Item position entries:
▽
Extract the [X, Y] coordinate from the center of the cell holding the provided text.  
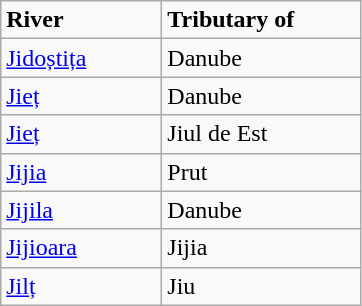
Jiu [262, 286]
Prut [262, 172]
Tributary of [262, 20]
River [82, 20]
Jidoștița [82, 58]
Jijila [82, 210]
Jiul de Est [262, 134]
Jijioara [82, 248]
Jilț [82, 286]
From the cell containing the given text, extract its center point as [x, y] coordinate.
△
### EXERCISE TASK
Gather every line of the data above that contains the word "cell", and copy each one in full.

### FINISHED TASK
Extract the [X, Y] coordinate from the center of the cell holding the provided text.  
From the cell containing the given text, extract its center point as [x, y] coordinate.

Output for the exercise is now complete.